## Exercise details
Write out every record below exactly as it stands, leaving the pictures out.

● ● ● ●

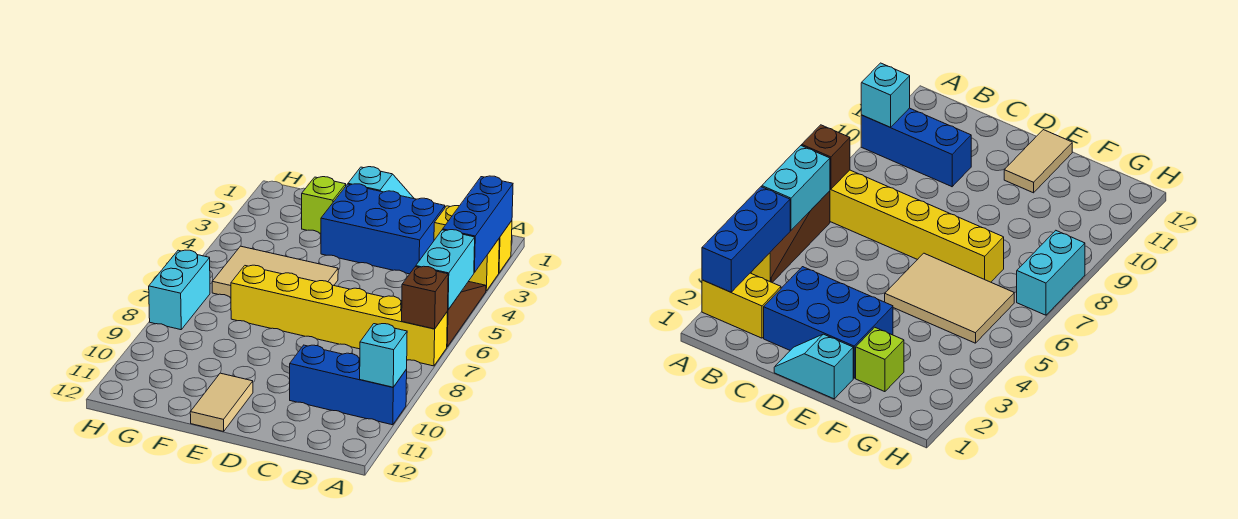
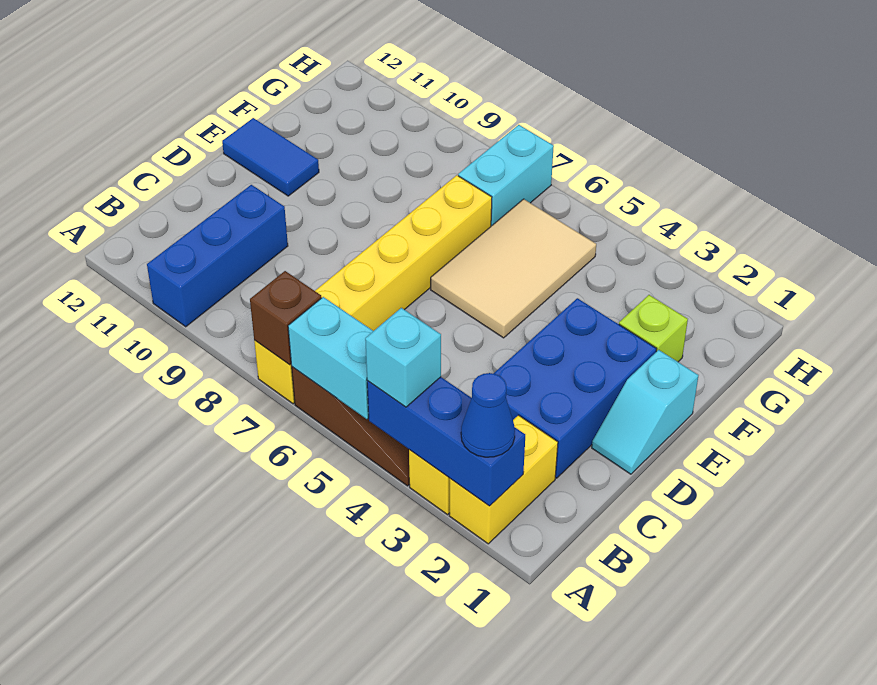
none -> blue cone A2 level 3
cyan brick A10 level 2 -> cyan brick A4 level 3
tan tile E11:E12 level 1 -> blue tile E11:E12 level 1
cyan brick H7:H8 level 1 -> cyan brick G7:H7 level 1

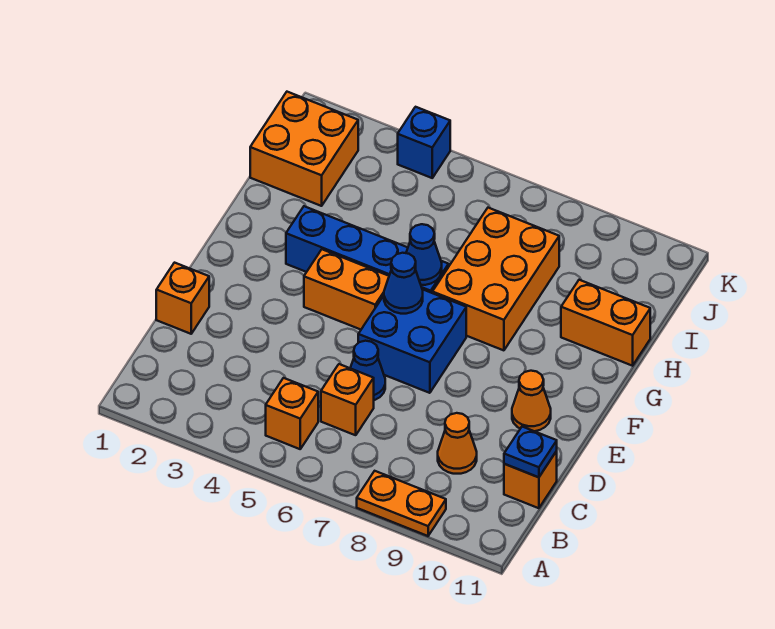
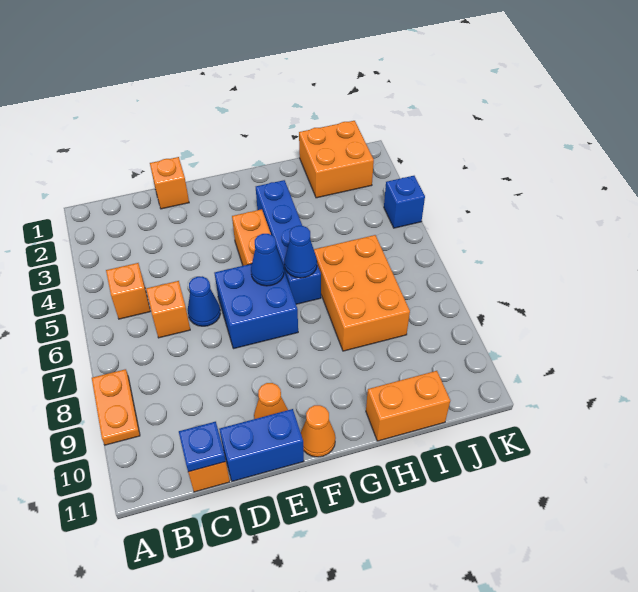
orange cone C9 level 1 -> orange cone F11 level 1
none -> blue brick D11:E11 level 1
orange brick G7:I8 level 1 -> orange brick H6:I8 level 1
orange brick H10:H11 level 1 -> orange brick H11:I11 level 1

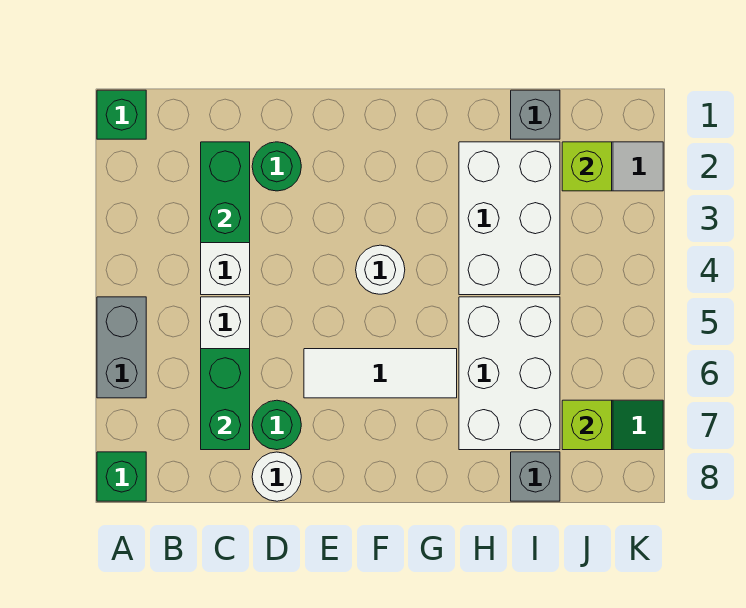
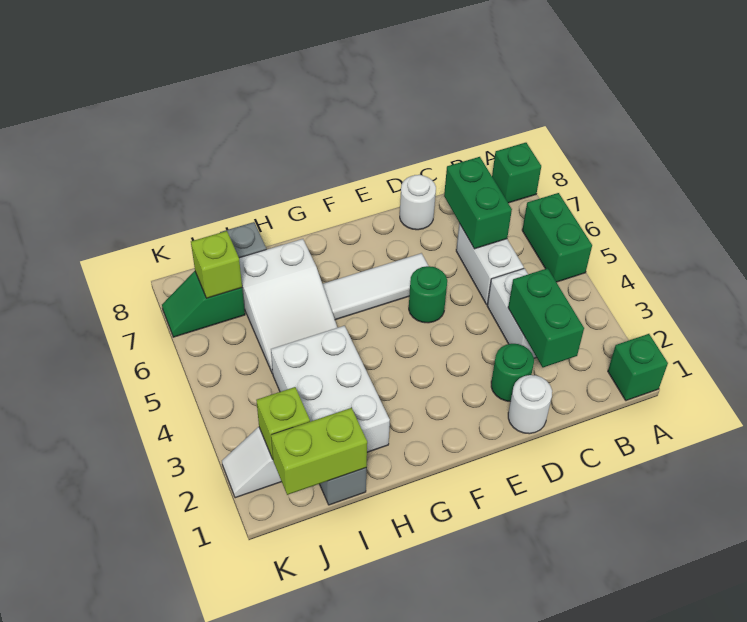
grey brick A5:A6 level 1 -> green brick A5:A6 level 1
green round brick D7 level 1 -> green round brick E5 level 1
white round brick F4 level 1 -> white round brick D1 level 1
white brick H5:I7 level 1 -> white slope H5:I7 level 1 top 7
none -> lime brick I1:J1 level 2

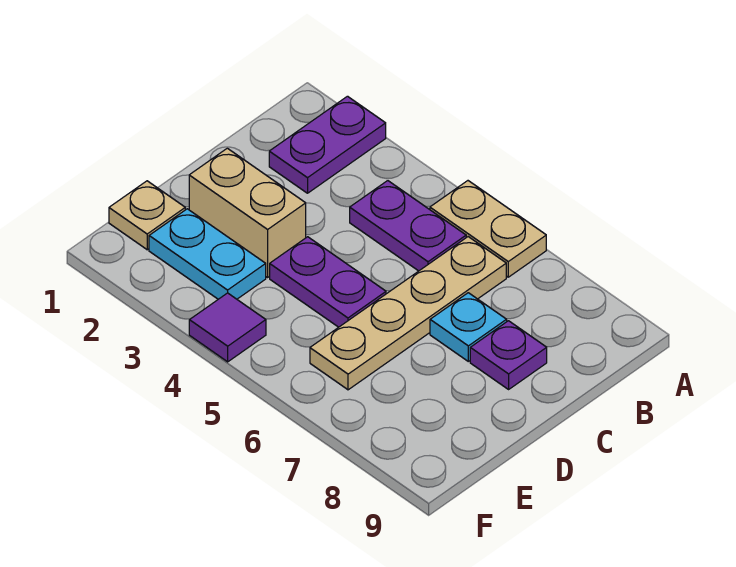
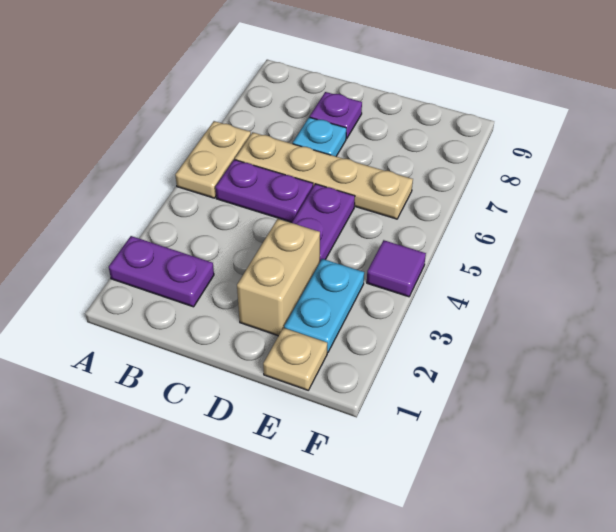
purple plate B4:B5 level 1 -> purple plate B5:C5 level 1

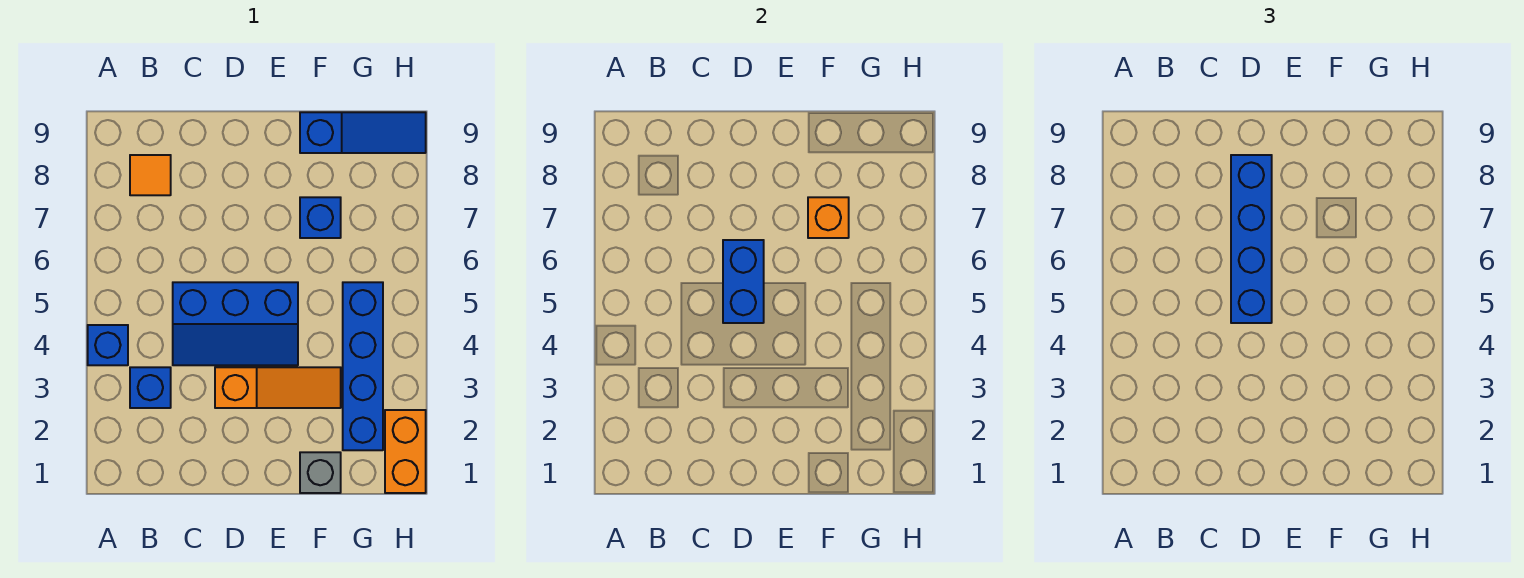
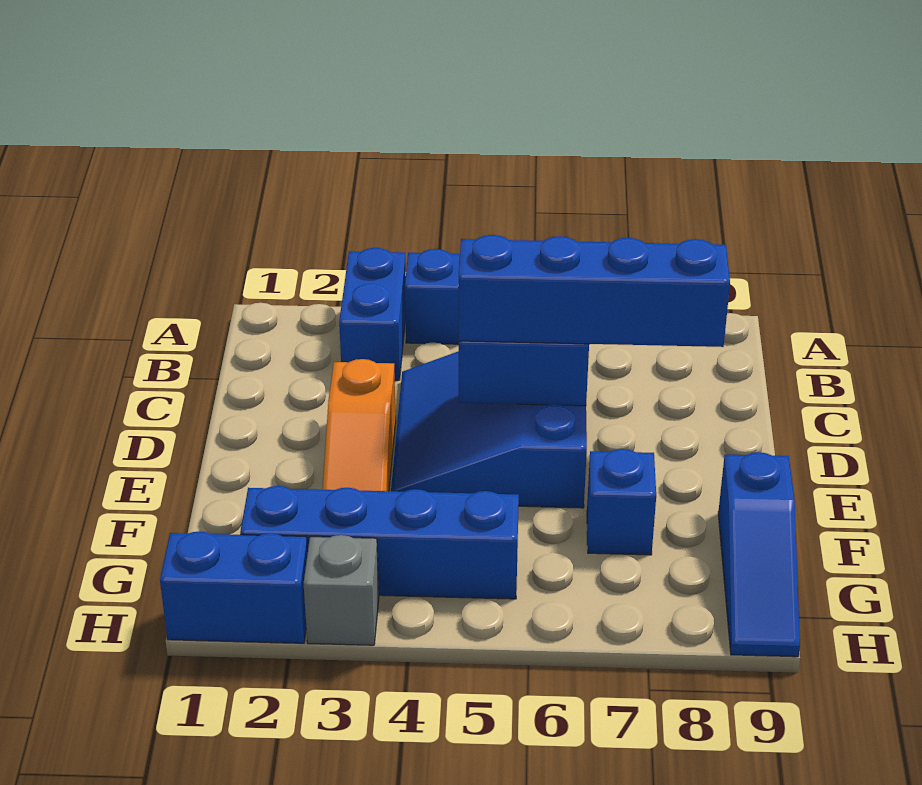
blue brick B3 level 1 -> blue brick A3:B3 level 1
orange tile B8 level 1 -> none
blue slope C4:E5 level 1 top 5 -> blue slope C4:E6 level 1 top 6
grey brick F1 level 1 -> grey brick H3 level 1
orange brick F7 level 2 -> none
orange brick H1:H2 level 1 -> blue brick H1:H2 level 1

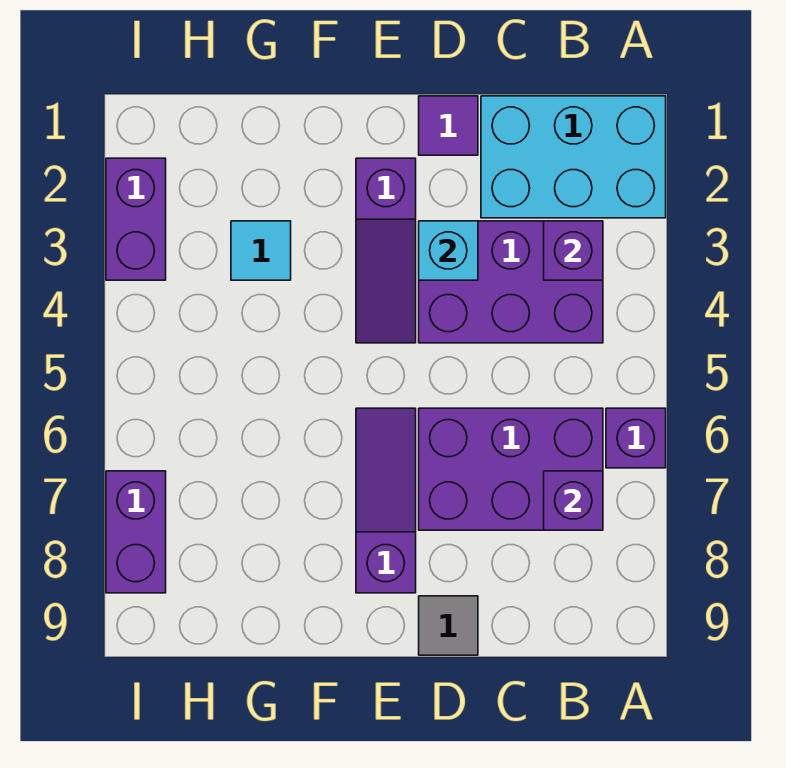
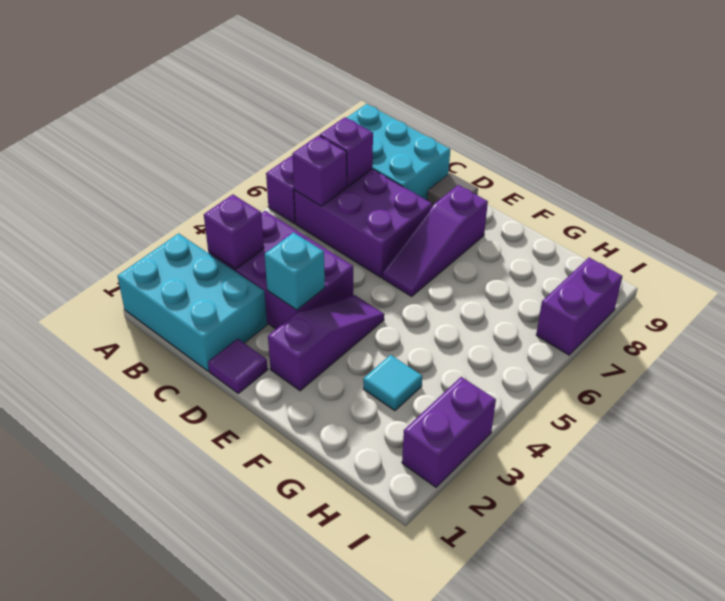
none -> cyan brick A8:C9 level 1
none -> purple brick B6 level 2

● ● ● ●

## Exercise result
none -> blue cone A2 level 3
cyan brick A10 level 2 -> cyan brick A4 level 3
tan tile E11:E12 level 1 -> blue tile E11:E12 level 1
cyan brick H7:H8 level 1 -> cyan brick G7:H7 level 1

orange cone C9 level 1 -> orange cone F11 level 1
none -> blue brick D11:E11 level 1
orange brick G7:I8 level 1 -> orange brick H6:I8 level 1
orange brick H10:H11 level 1 -> orange brick H11:I11 level 1

grey brick A5:A6 level 1 -> green brick A5:A6 level 1
green round brick D7 level 1 -> green round brick E5 level 1
white round brick F4 level 1 -> white round brick D1 level 1
white brick H5:I7 level 1 -> white slope H5:I7 level 1 top 7
none -> lime brick I1:J1 level 2

purple plate B4:B5 level 1 -> purple plate B5:C5 level 1

blue brick B3 level 1 -> blue brick A3:B3 level 1
orange tile B8 level 1 -> none
blue slope C4:E5 level 1 top 5 -> blue slope C4:E6 level 1 top 6
grey brick F1 level 1 -> grey brick H3 level 1
orange brick F7 level 2 -> none
orange brick H1:H2 level 1 -> blue brick H1:H2 level 1

none -> cyan brick A8:C9 level 1
none -> purple brick B6 level 2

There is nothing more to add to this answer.